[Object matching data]

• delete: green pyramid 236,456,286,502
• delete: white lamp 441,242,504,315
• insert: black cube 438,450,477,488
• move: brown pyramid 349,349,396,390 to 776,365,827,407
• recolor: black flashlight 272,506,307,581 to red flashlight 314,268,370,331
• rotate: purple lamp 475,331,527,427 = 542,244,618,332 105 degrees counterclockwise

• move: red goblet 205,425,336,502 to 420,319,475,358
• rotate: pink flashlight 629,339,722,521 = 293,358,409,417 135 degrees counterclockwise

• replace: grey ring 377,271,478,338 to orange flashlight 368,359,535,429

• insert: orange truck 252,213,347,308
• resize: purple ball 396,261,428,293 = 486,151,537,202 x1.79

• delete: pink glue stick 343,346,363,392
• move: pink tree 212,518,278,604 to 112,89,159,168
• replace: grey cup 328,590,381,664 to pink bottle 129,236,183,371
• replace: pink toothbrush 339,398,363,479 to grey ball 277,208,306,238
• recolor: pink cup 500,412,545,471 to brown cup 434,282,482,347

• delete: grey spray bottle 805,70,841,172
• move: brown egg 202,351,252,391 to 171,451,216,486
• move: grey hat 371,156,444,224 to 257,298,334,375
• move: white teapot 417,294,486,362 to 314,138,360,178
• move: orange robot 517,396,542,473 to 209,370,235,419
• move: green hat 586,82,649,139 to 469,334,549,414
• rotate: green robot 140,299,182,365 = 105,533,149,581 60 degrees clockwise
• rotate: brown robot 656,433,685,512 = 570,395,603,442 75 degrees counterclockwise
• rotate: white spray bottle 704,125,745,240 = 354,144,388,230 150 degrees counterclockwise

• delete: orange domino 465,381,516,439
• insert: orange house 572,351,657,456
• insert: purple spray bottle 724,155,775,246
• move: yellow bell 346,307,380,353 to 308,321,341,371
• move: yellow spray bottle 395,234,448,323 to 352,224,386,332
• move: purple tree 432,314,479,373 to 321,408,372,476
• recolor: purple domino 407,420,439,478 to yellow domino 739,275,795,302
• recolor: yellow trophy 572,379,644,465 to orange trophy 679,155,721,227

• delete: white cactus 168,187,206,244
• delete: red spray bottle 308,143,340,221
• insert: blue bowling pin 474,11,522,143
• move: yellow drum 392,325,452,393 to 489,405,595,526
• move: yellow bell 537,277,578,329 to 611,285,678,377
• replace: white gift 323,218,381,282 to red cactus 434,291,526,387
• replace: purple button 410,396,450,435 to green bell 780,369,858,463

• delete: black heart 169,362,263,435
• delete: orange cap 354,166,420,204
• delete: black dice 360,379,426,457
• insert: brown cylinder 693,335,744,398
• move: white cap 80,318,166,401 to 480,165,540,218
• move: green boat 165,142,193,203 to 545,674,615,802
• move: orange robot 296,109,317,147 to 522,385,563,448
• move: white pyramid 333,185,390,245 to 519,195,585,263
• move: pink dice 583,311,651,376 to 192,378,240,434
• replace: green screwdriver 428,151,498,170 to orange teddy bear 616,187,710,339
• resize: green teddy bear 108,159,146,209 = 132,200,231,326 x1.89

● **DIRECTIONS FOR THIS TASK**
Could you restate word for word the lines above, from the one that contains "black cube 438,450,477,488" through the one that contains "red flashlight 314,268,370,331", and no others?

● **ANSWER BOX**
• insert: black cube 438,450,477,488
• move: brown pyramid 349,349,396,390 to 776,365,827,407
• recolor: black flashlight 272,506,307,581 to red flashlight 314,268,370,331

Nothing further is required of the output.